Exercise task.
Go through the material and pull out every line with the string "instances" in it.

-- Start Supplied material --

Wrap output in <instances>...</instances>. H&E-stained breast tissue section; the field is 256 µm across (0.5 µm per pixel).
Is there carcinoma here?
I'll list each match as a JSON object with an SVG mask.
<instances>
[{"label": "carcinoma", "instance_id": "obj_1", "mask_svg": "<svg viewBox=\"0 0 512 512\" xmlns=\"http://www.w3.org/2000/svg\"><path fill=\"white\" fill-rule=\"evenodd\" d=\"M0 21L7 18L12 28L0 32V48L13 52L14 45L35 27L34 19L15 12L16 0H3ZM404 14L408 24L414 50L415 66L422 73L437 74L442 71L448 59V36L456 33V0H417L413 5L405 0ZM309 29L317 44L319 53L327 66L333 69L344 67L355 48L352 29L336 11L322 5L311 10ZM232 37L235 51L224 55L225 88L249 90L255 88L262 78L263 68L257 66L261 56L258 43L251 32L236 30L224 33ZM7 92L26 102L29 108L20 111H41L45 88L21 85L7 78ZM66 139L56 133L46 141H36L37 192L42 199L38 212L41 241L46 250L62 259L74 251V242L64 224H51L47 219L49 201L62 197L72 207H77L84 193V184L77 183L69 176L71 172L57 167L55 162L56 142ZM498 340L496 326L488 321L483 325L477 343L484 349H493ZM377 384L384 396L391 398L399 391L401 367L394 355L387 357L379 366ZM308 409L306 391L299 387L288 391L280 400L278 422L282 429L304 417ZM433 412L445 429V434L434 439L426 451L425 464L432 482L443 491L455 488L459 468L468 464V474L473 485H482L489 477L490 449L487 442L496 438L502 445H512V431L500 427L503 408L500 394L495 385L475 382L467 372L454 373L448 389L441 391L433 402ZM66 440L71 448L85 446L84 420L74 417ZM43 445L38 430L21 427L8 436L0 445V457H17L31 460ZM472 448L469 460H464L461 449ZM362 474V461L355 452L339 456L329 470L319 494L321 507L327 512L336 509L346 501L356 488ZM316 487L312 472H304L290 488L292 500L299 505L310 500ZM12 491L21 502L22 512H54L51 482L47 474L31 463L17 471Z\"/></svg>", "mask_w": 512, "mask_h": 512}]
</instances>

-- End Supplied material --

Response to the task.
Wrap output in <instances>...</instances>. H&E-stained breast tissue section; the field is 256 µm across (0.5 µm per pixel).
<instances>
</instances>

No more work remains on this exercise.